» **TASK INSTRUCTIONS**: Transcribe each line below verbatim; pictures excluded.

(Scene images with change listings)

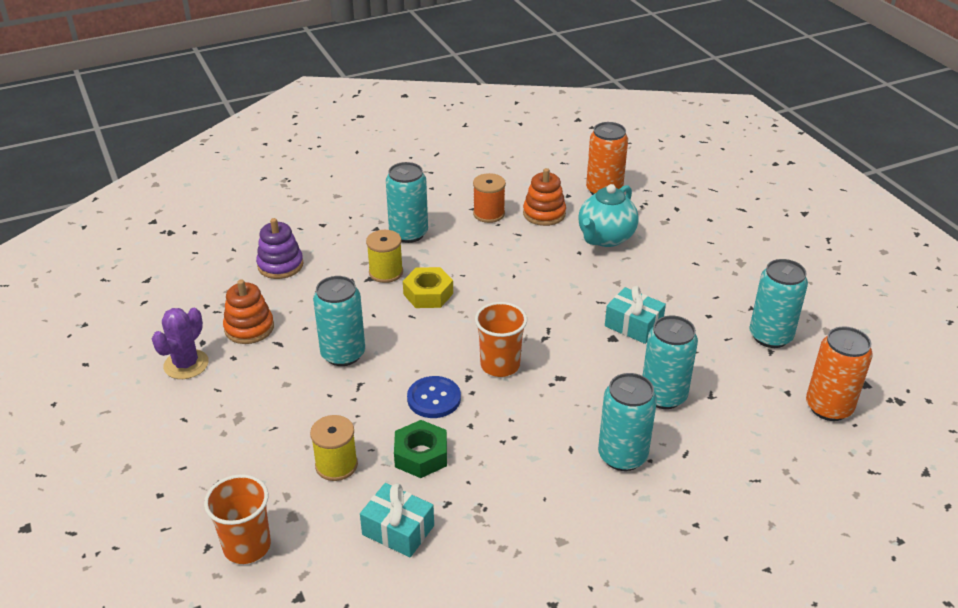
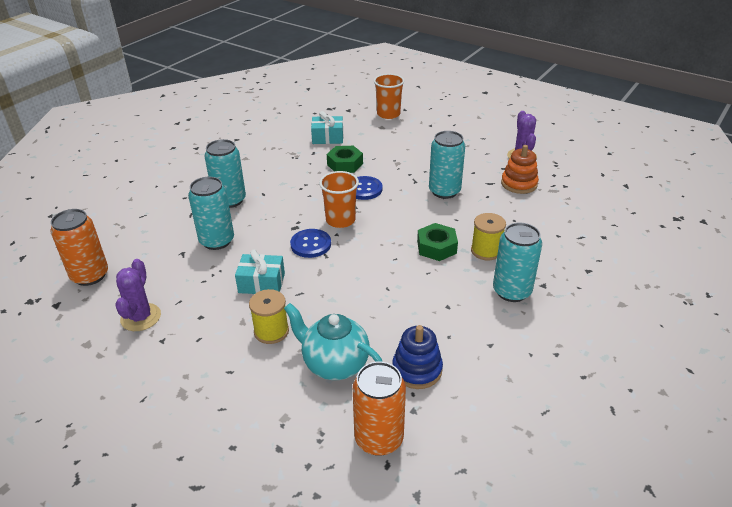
camera: 150 degrees right, 0 degrees up
purple stacking toy [256,218,304,279] -> none
yellow spool [310,415,358,481] -> yellow spool moved to [249,289,289,344]
yellow nut [403,267,453,308] -> green nut [417,223,458,261]
orange spool [473,173,506,223] -> none
orange stacking toy [523,168,566,226] -> blue stacking toy [392,325,443,389]
turquoise teapot [578,184,639,247] -> turquoise teapot turned 60 degrees counterclockwise [284,303,383,380]
turquoise can [749,259,808,348] -> purple cactus [115,259,161,331]
none -> blue button [290,229,331,258]

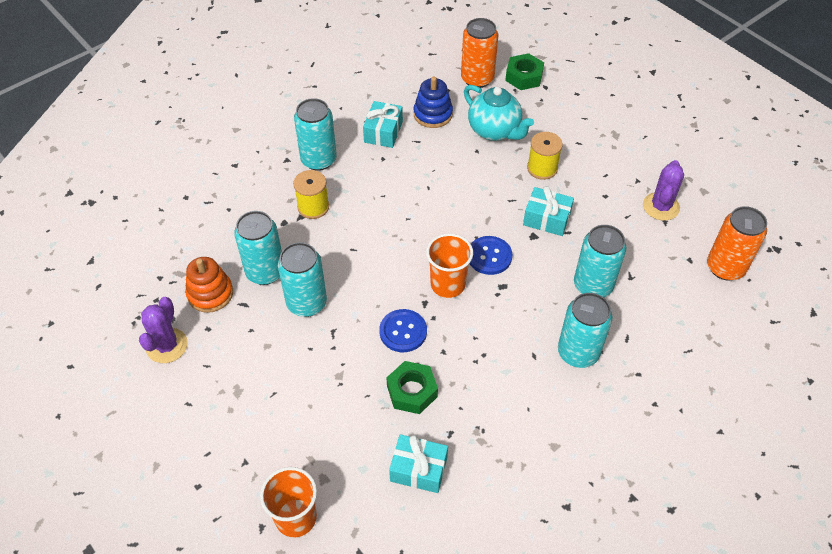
camera: 165 degrees left, 15 degrees up
green nut [417,223,458,261] -> green nut moved to [505,53,544,90]
none -> turquoise can [234,211,282,285]
none -> turquoise gift [363,101,403,148]

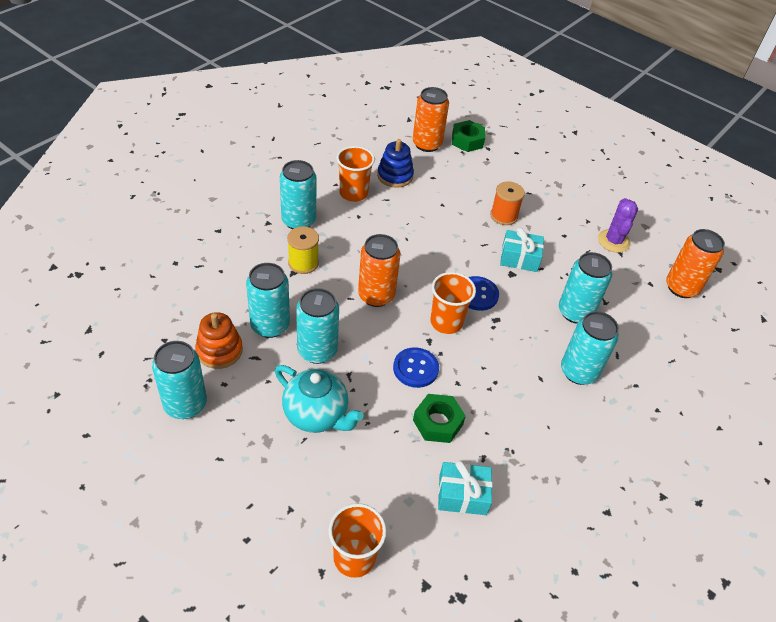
camera: 15 degrees left, 5 degrees down
purple cactus [139,297,188,363] -> turquoise can [152,341,207,419]
turquoise gift [363,101,403,148] -> orange cup [337,146,375,202]
turquoise teapot [464,85,534,141] -> turquoise teapot moved to [275,365,364,433]
yellow spool [527,132,563,180] -> orange spool [490,182,525,225]
none -> orange can [358,234,400,307]

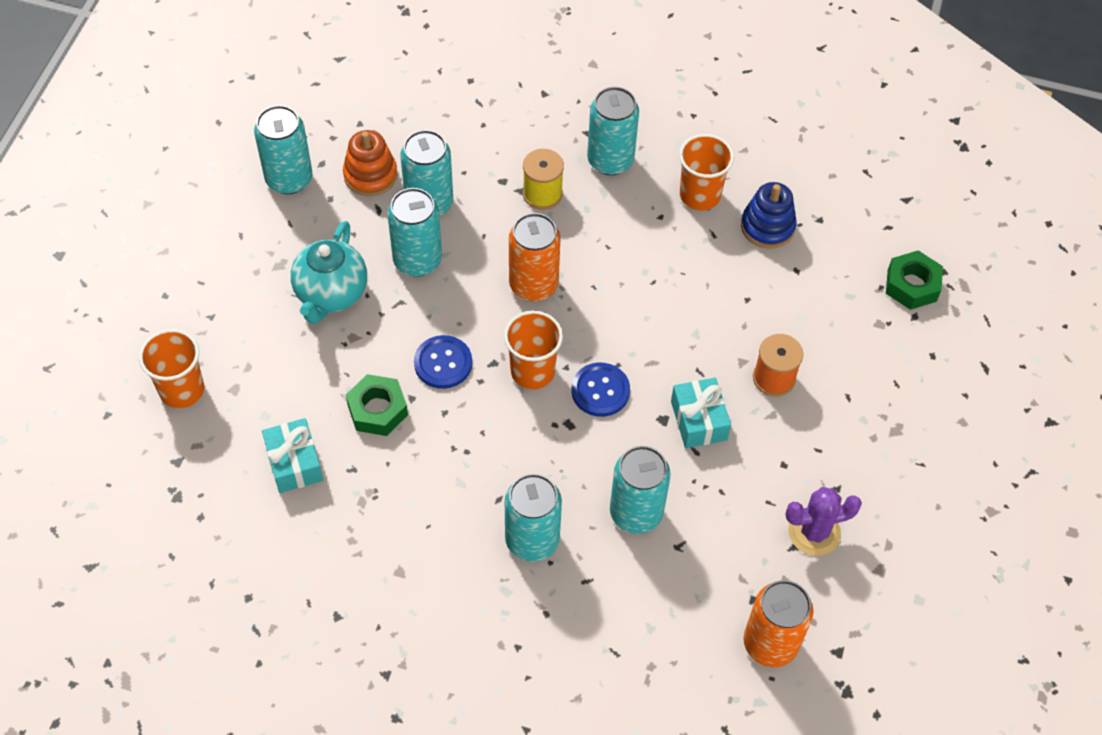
camera: 70 degrees right, 10 degrees up
orange can [413,87,449,152] -> none

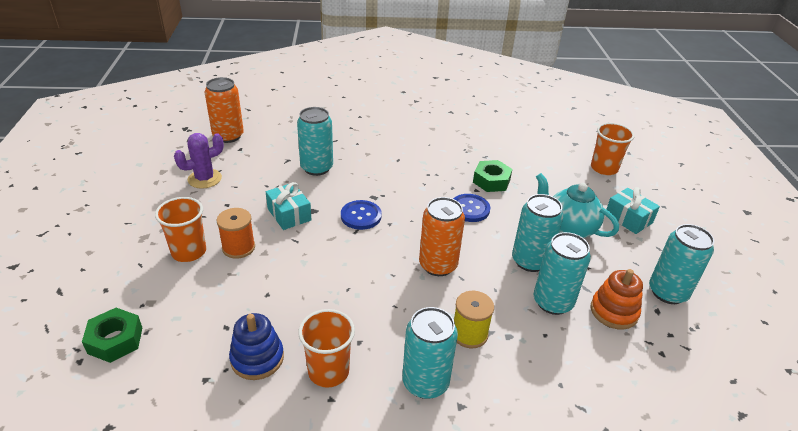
camera: 160 degrees right, 20 degrees down
turquoise gift [262,418,323,493] -> turquoise gift moved to [606,187,660,234]
turquoise teapot [291,221,367,324] -> turquoise teapot turned 45 degrees counterclockwise [536,173,619,238]
orange cup [504,311,563,389] -> orange cup moved to [155,197,206,262]
turquoise can [505,474,562,562] -> none

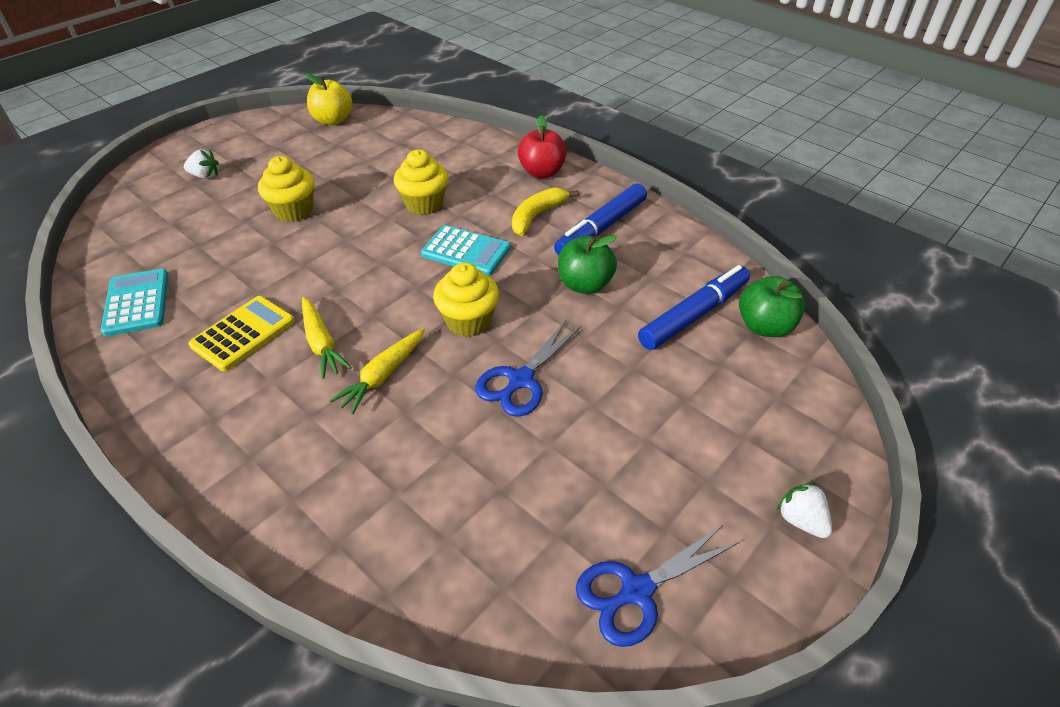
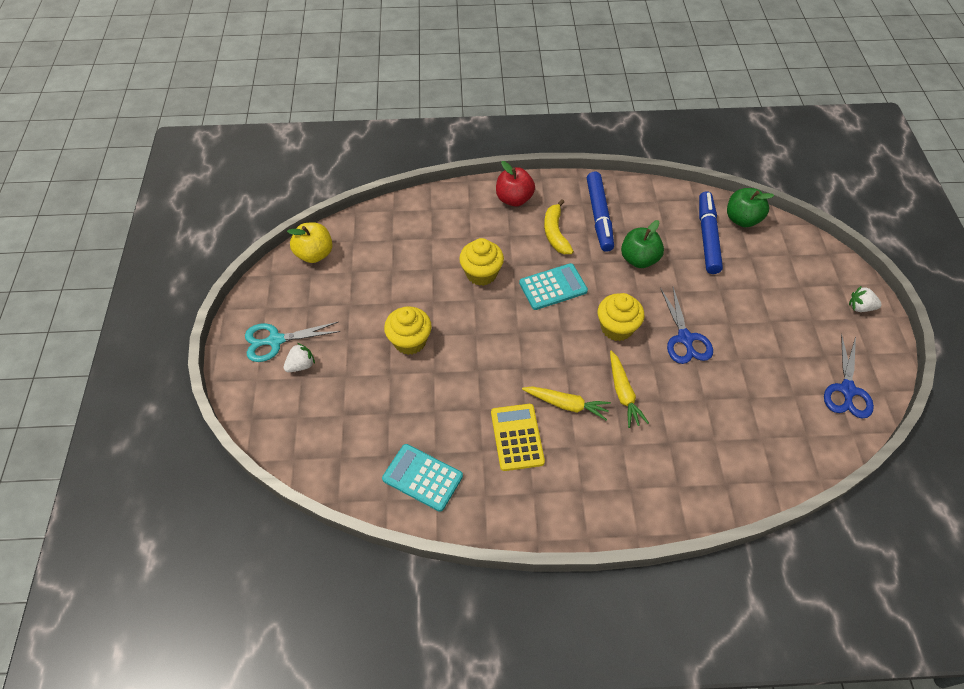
camera: 45 degrees left, 10 degrees up
none -> turquoise scissors [245,322,340,362]

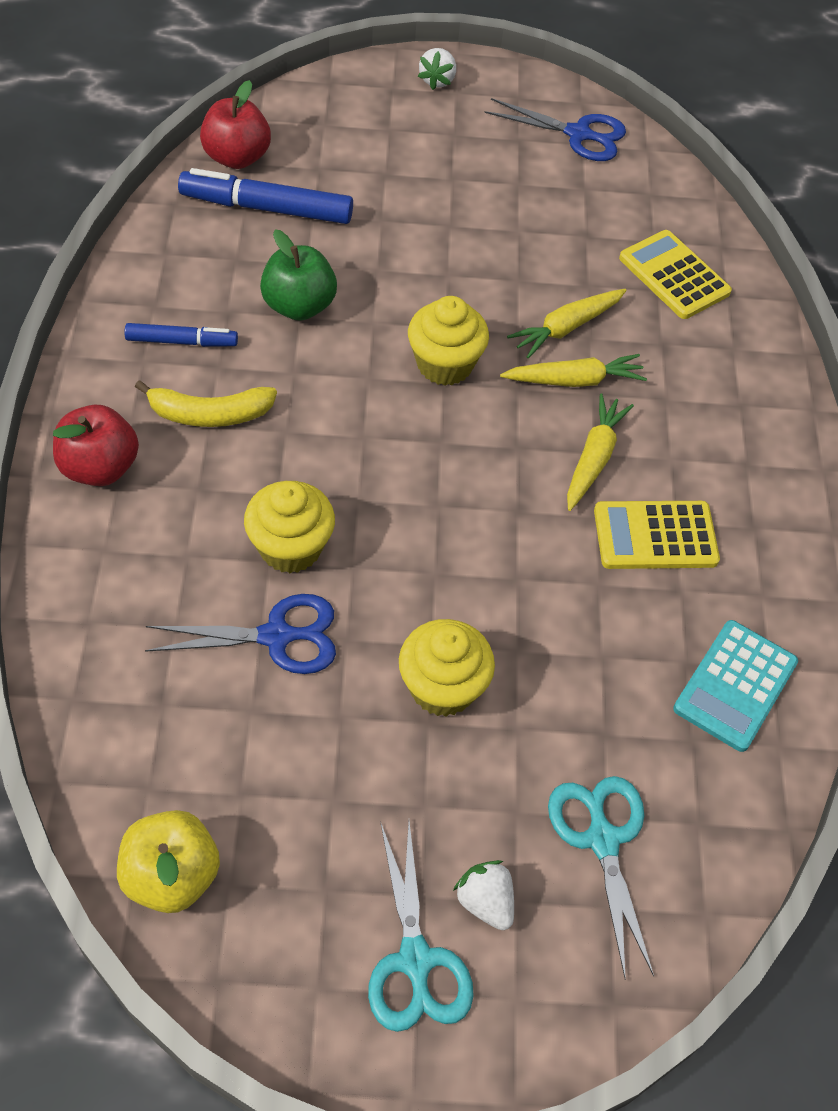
camera: 90 degrees left, 0 degrees up
turquoise calculator [519,263,588,310] -> none
blue marker [587,171,614,252] -> blue marker [124,323,238,347], size x0.59
blue scissors [660,287,713,364] -> blue scissors moved to [145,594,336,674]
green apple [727,188,774,228] -> red apple [200,80,271,169]
none -> yellow carrot [507,289,627,359]
none -> turquoise scissors [548,776,654,980]
none -> yellow calculator [619,230,732,319]

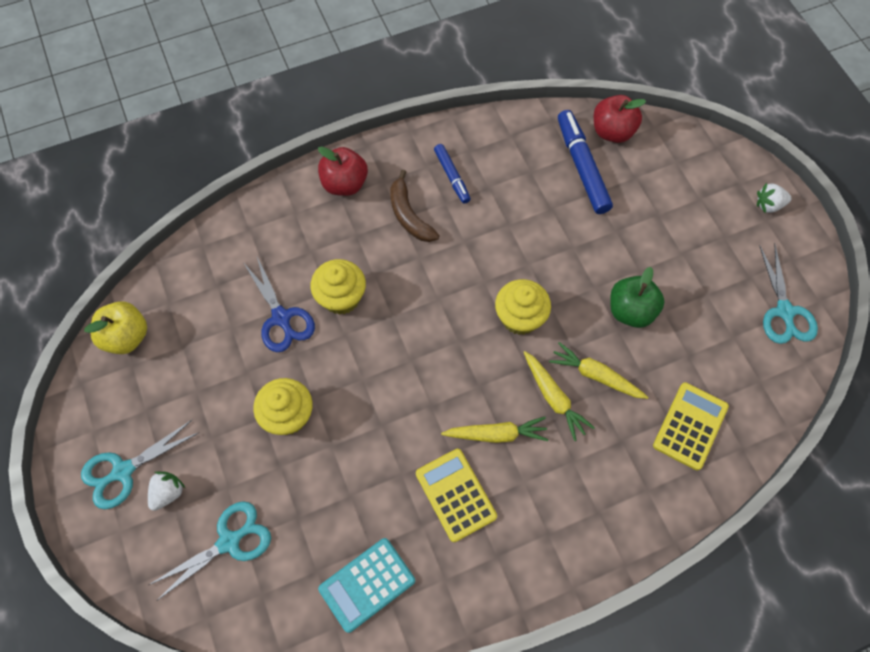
camera: 70 degrees right, 10 degrees up
yellow banana [135,380,277,427] -> brown banana [390,169,440,242]
green apple [260,230,337,321] -> green apple moved to [610,267,665,328]
blue scissors [484,98,626,161] -> turquoise scissors [759,244,818,344]
turquoise calculator [673,620,798,752] -> turquoise calculator turned 45 degrees counterclockwise [318,538,415,633]

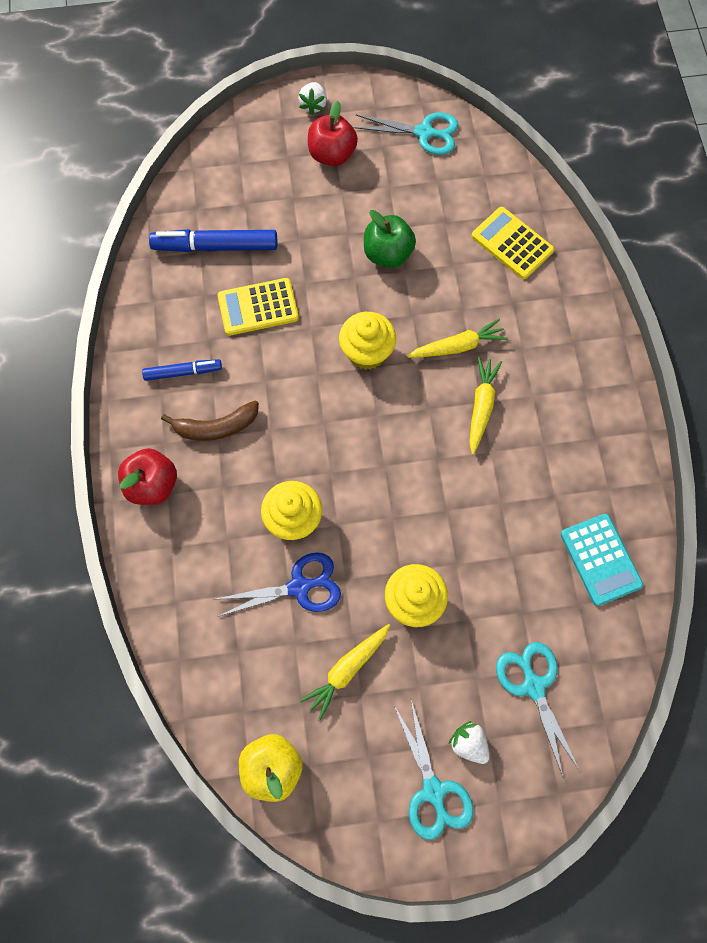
camera: 75 degrees left, 5 degrees up
yellow calculator [416,449,497,542] -> yellow calculator moved to [218,278,299,336]
yellow carrot [549,342,648,399] -> yellow carrot moved to [300,624,390,720]
red apple [594,95,646,143] -> red apple moved to [308,101,358,166]

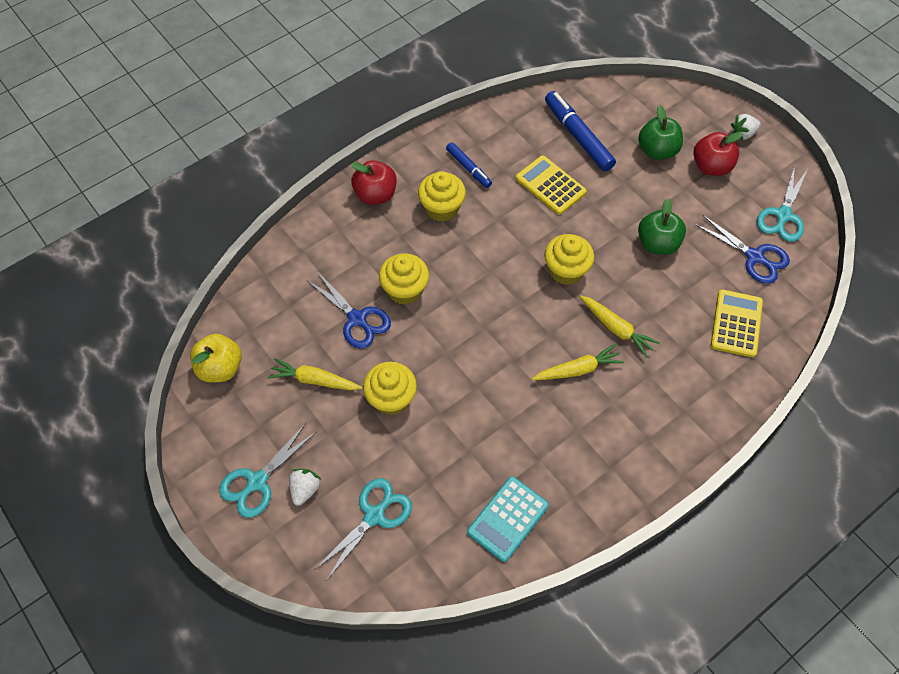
camera: 60 degrees right, 10 degrees down
brown banana [161,401,259,441] -> yellow cupcake [418,171,466,222]
turquoise scissors [353,112,459,155] -> turquoise scissors turned 45 degrees clockwise [757,165,807,242]
none -> green apple [638,105,683,160]
none -> blue scissors [695,215,790,284]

» **SOLUTION TO THIS PROBLEM**:
camera: 150 degrees right, 0 degrees up
purple stacking toy [256,218,304,279] -> none
yellow spool [310,415,358,481] -> yellow spool moved to [249,289,289,344]
yellow nut [403,267,453,308] -> green nut [417,223,458,261]
orange spool [473,173,506,223] -> none
orange stacking toy [523,168,566,226] -> blue stacking toy [392,325,443,389]
turquoise teapot [578,184,639,247] -> turquoise teapot turned 60 degrees counterclockwise [284,303,383,380]
turquoise can [749,259,808,348] -> purple cactus [115,259,161,331]
none -> blue button [290,229,331,258]

camera: 165 degrees left, 15 degrees up
green nut [417,223,458,261] -> green nut moved to [505,53,544,90]
none -> turquoise can [234,211,282,285]
none -> turquoise gift [363,101,403,148]

camera: 15 degrees left, 5 degrees down
purple cactus [139,297,188,363] -> turquoise can [152,341,207,419]
turquoise gift [363,101,403,148] -> orange cup [337,146,375,202]
turquoise teapot [464,85,534,141] -> turquoise teapot moved to [275,365,364,433]
yellow spool [527,132,563,180] -> orange spool [490,182,525,225]
none -> orange can [358,234,400,307]

camera: 70 degrees right, 10 degrees up
orange can [413,87,449,152] -> none

camera: 160 degrees right, 20 degrees down
turquoise gift [262,418,323,493] -> turquoise gift moved to [606,187,660,234]
turquoise teapot [291,221,367,324] -> turquoise teapot turned 45 degrees counterclockwise [536,173,619,238]
orange cup [504,311,563,389] -> orange cup moved to [155,197,206,262]
turquoise can [505,474,562,562] -> none

camera: 45 degrees left, 10 degrees up
none -> turquoise scissors [245,322,340,362]

camera: 90 degrees left, 0 degrees up
turquoise calculator [519,263,588,310] -> none
blue marker [587,171,614,252] -> blue marker [124,323,238,347], size x0.59
blue scissors [660,287,713,364] -> blue scissors moved to [145,594,336,674]
green apple [727,188,774,228] -> red apple [200,80,271,169]
none -> yellow carrot [507,289,627,359]
none -> turquoise scissors [548,776,654,980]
none -> yellow calculator [619,230,732,319]

camera: 70 degrees right, 10 degrees up
yellow banana [135,380,277,427] -> brown banana [390,169,440,242]
green apple [260,230,337,321] -> green apple moved to [610,267,665,328]
blue scissors [484,98,626,161] -> turquoise scissors [759,244,818,344]
turquoise calculator [673,620,798,752] -> turquoise calculator turned 45 degrees counterclockwise [318,538,415,633]

camera: 75 degrees left, 5 degrees up
yellow calculator [416,449,497,542] -> yellow calculator moved to [218,278,299,336]
yellow carrot [549,342,648,399] -> yellow carrot moved to [300,624,390,720]
red apple [594,95,646,143] -> red apple moved to [308,101,358,166]

camera: 60 degrees right, 10 degrees down
brown banana [161,401,259,441] -> yellow cupcake [418,171,466,222]
turquoise scissors [353,112,459,155] -> turquoise scissors turned 45 degrees clockwise [757,165,807,242]
none -> green apple [638,105,683,160]
none -> blue scissors [695,215,790,284]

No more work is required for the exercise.